- **PROBLEM**:
Count the lines in the records below that contain the string "kern", with case counting, and give only that number.

○ ○ ○ ○ ○ ○ ○

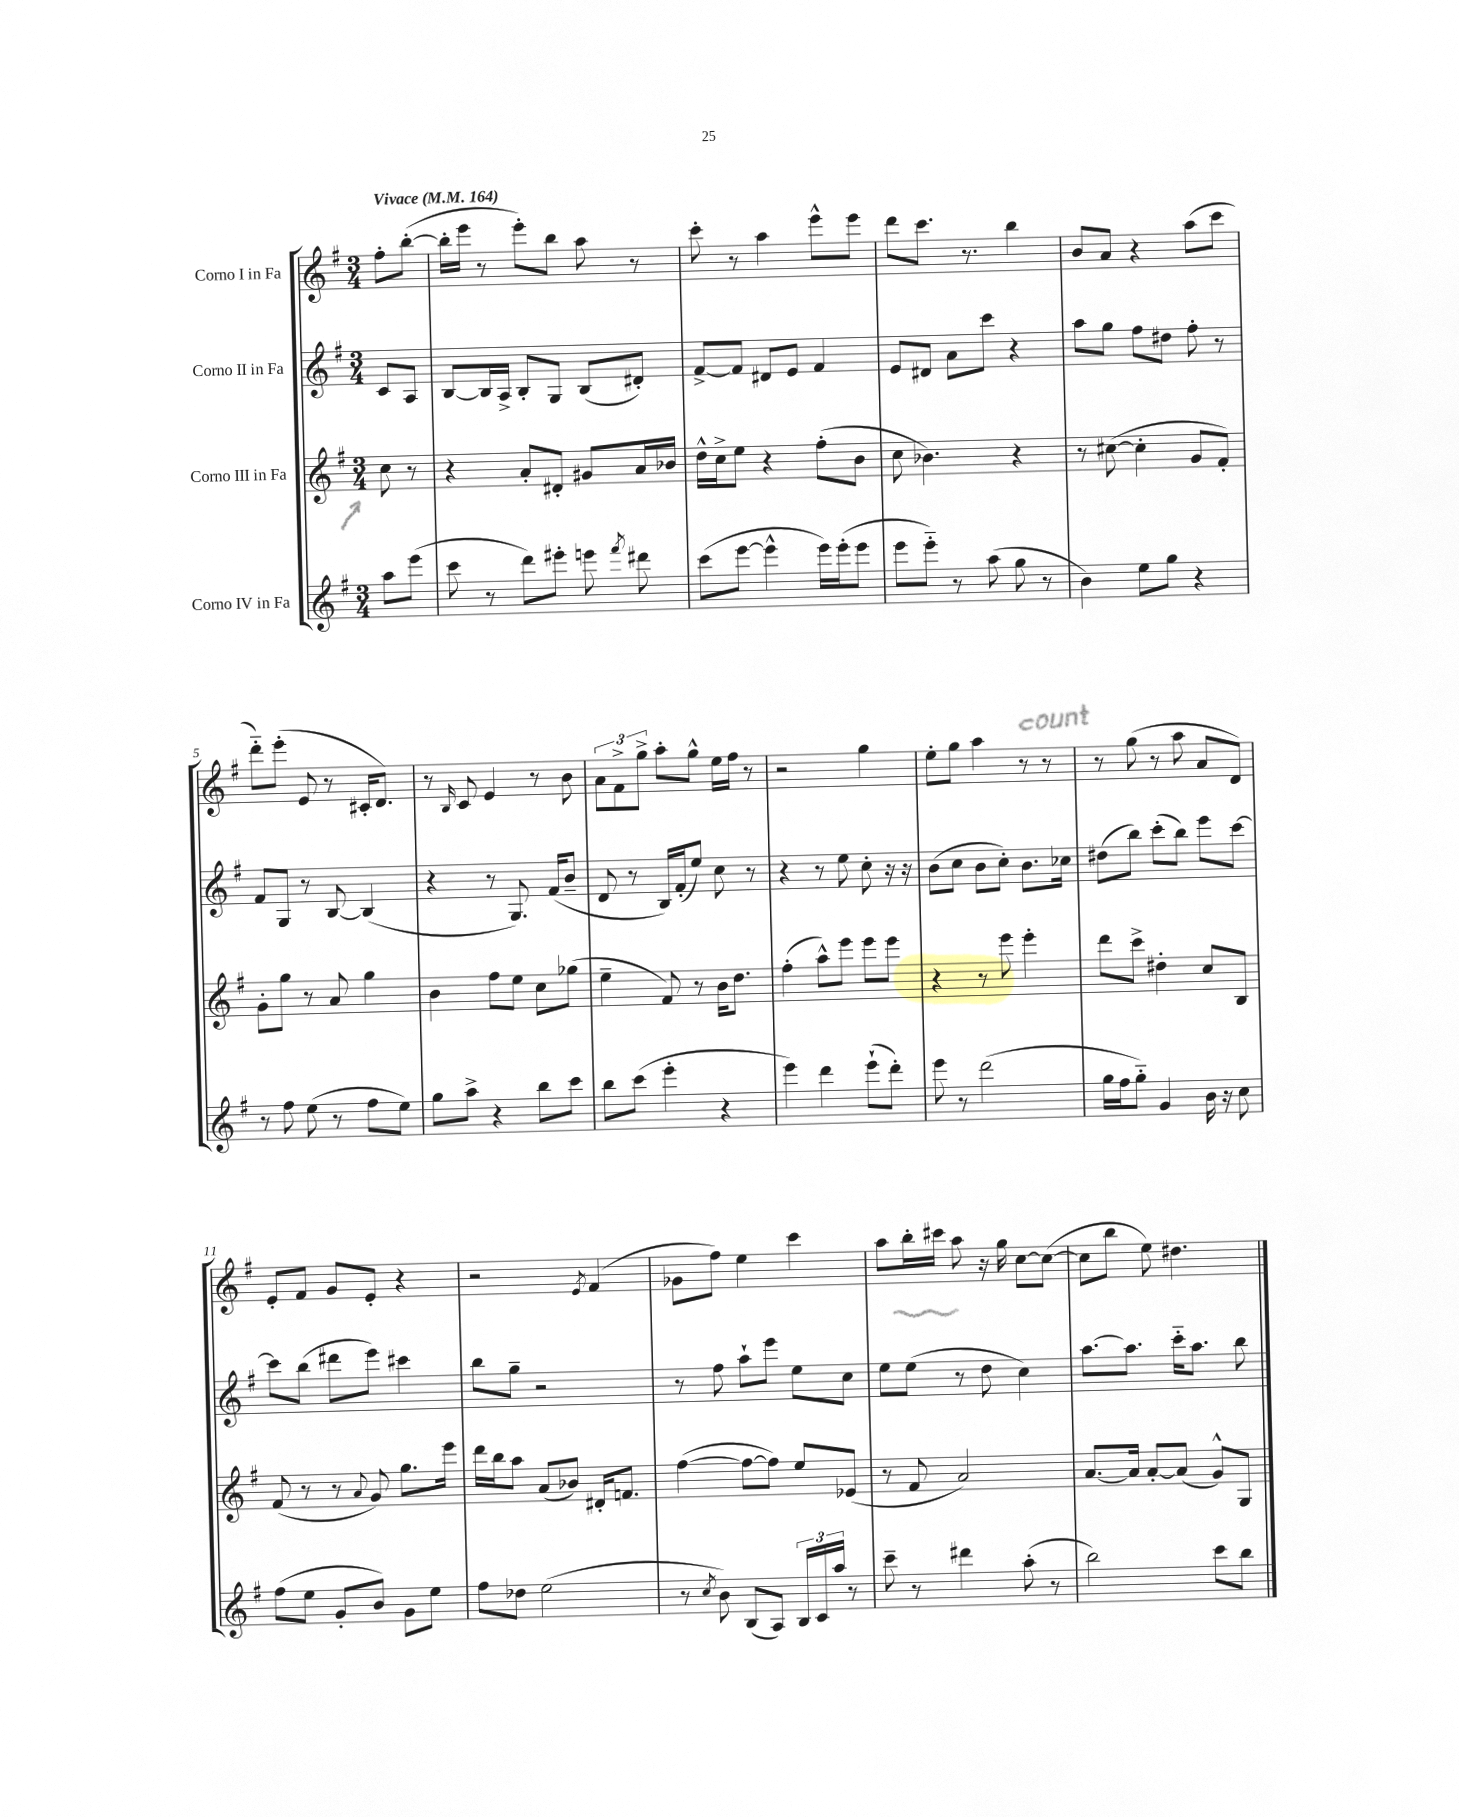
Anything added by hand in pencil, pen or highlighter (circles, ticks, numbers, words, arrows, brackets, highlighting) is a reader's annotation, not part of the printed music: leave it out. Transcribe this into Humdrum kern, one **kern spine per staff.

**kern	**kern	**kern	**kern
*part4	*part3	*part2	*part1
*staff4	*staff3	*staff2	*staff1
*I"Corno IV in Fa	*I"Corno III in Fa	*I"Corno II in Fa	*I"Corno I in Fa
*clefG2	*clefG2	*clefG2	*clefG2
*k[f#]	*k[f#]	*k[f#]	*k[f#]
*M3/4	*M3/4	*M3/4	*M3/4
*MM164	*MM164	*MM164	*MM164
=	=	=	=
!	!	!	!LO:TX:a:B:t=Vivace
8aa\L	8cc\	8c/L	8ff#'\L
(8eee\J	8r	8A/J	([8bb'\J
=1	=1	=1	=1
8ccc\	4r	[8B/L	16bb'\LL]
.	.	.	16eee\JJ
8r	.	16B/L]	8r
.	.	16A^/JJ	.
8ddd\L)	8a'/L	8B'/L	8eee'\L)
8eee#X'\J	8d#X'/J	8G/J	8bb\J
8eeen\	8g#X/L	(8B/L	8aa\
8qfff#/	.	.	.
8ddd#X\	16a/L	8d#X'/J)	8r
.	16b-X/JJ	.	.
=2	=2	=2	=2
(8ccc\L	16dd^^\LL	[8f#^/L	8ccc'\
.	16cc^\J	.	.
[8eee\J	8ee\J	8f#/J]	8r
4eee^^\]	4r	8d#X/L	4aa\
.	.	8e/J	.
16eee\LL)	(8ff#'\L	4f#/	8eee^^\L
(16eee'\J	.	.	.
8eee\J	8b\J	.	8eee\J
=3	=3	=3	=3
8eee\L	8cc\	8e/L	8ddd\L
8eee\J)	4.b-X\)	8d#X/J	8.ccc\J
8r	.	8a\L	.
.	.	.	8.r
(8aa\	.	8ccc\J	.
8gg\	4r	4r	4bb\
8r	.	.	.
=4	=4	=4	=4
4b\)	8r	8aa\L	8b/L
.	([8cc#X\	8gg\J	8a/J
8ee\L	4cc#'\]	8ff#\L	4r
8gg\J	.	8dd#X\J	.
4r	8g/L	8ff#'\	(8aa\L
.	8f#'/J)	8r	8ccc\J
!!LO:LB:g=z
=5	=5	=5	=5
8r	8g'\L	8f#/L	8ddd\L)
8ff#\	8gg\J	8G/J	(8eee'\J
(8ee\	8r	8r	8e/
8r	8a/	[8B/	8r
8ff#\L	4gg\	(4B/]	16c#X'/KL
.	.	.	8.d/J)
8ee\J)	.	.	.
=6	=6	=6	=6
8gg\L	4b\	4r	8r
.	.	.	16qqB/
8aa^\J	.	.	8c/
4r	8ff#\L	8r	4e/
.	8ee\J	8.G/)	.
8bb\L	8cc\L	.	8r
.	.	(16f#/KL	.
8ccc\J	(8gg-X\J	8b~/J	8b\
=7	=7	=7	=7
8bb\L	4ee~\	8d/	12a\L
.	.	.	12f#^\
(8ccc\J	.	8r	.
.	.	.	12gg^\J
4eee'\	8f#/)	16B/LL)	8aa'\L
.	.	(16f#'/J	.
.	8r	8ee/J)	8gg^^\J
4r	16b\KL	8cc\	16ee\LL
.	8.dd\J	.	16ff#\JJ
.	.	8r	8r
=8	=8	=8	=8
4eee\)	(4ff#'\	4r	2r
4ddd\	8aa^^\L)	8r	.
.	8eee\J	8ee\	.
(8eee`\L	8eee\L	8cc'\	4gg\
8ddd'\J)	8eee\J	16r	.
.	.	16r	.
=9	=9	=9	=9
8eee\	4r	(8b\L	8ee'\L
8r	.	8cc\J	8gg\J
(2ddd\	8r	8b\L	4aa\
.	8eee\	8cc'\J)	.
.	4eee'\	8.b\L	8r
.	.	.	8r
.	.	16cc-X\Jk	.
=10	=10	=10	=10
16gg\LL	8ddd\L	(8dd#X\L	8r
16ff#\J	.	.	.
8gg\J)	8ccc^\J	8bb\J)	(8gg\
4g/	4dd#X'\	(8ccc'\L	8r
.	.	8bb\J)	8aa\
16b\	8cc/L	8eee\L	8a/L
16r	.	.	.
8cc\	8B/J	[8ccc\J	8d/J)
!!LO:LB:g=z
=11	=11	=11	=11
(8ff#\L	(8f#/	8ccc\L]	8e'/L
8ee\J	8r	(8bb\J	8f#/J
8g'/L	8r	8ddd#X\L	8g/L
.	8qqa/	.	.
8b/J)	8g/)	8eee\J)	8e'/J
8g\L	8.gg\L	4ccc#X\	4r
8ee\J	.	.	.
.	16eee\Jk	.	.
=12	=12	=12	=12
8ff#\L	16ddd\LL	8bb\L	2r
.	16bb\J	.	.
8dd-X\J	8aa\J	8gg~\J	.
(2ee\	(8a/L	2r	.
.	8b-X/J)	.	.
.	.	.	8qe/
.	16d#X'/KL	.	(4f#/
.	8.fn/J	.	.
=13	=13	=13	=13
8r	([4ff#\	8r	8g-X\L
8qcc/	.	.	.
8b\)	.	8ff#\	8ff#\J)
(8B/L	8ff#\L_	8aa`\L	4ee\
8A/J)	8ff#\J])	8eee\J	.
24B/LL	8ee/L	8ee\L	4ccc\
24c/	.	.	.
24aa/JJ	.	.	.
8r	(8e-X/J	8cc\J	.
=14	=14	=14	=14
8ccc~\	8r	8ee\L	8aa\L
8r	8f#/	(8ee\J	16bb'\L
.	.	.	16ccc#X\JJ
4ddd#X\	2a/)	8r	8aa\
.	.	8dd\	16r
.	.	.	16gg\
(8aa'\	.	4cc\)	[8cc\L
8r	.	.	(8cc\J_
=15	=15	=15	=15
2bb\)	[8.a/L	[8.aa\L	8cc\L]
.	.	.	8bb\J
.	16a/Jk]	8.aa\J]	.
.	[8a'/L	.	8ee\)
.	(8a/J]	16ccc\KL	4.dd#X\
.	.	8.aa\J	.
8ccc\L	8g^^/L)	.	.
8bb\J	8G/J	8bb\	.
==	==	==	==
*-	*-	*-	*-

○ ○ ○ ○ ○ ○ ○

- **THE RESULT**:
2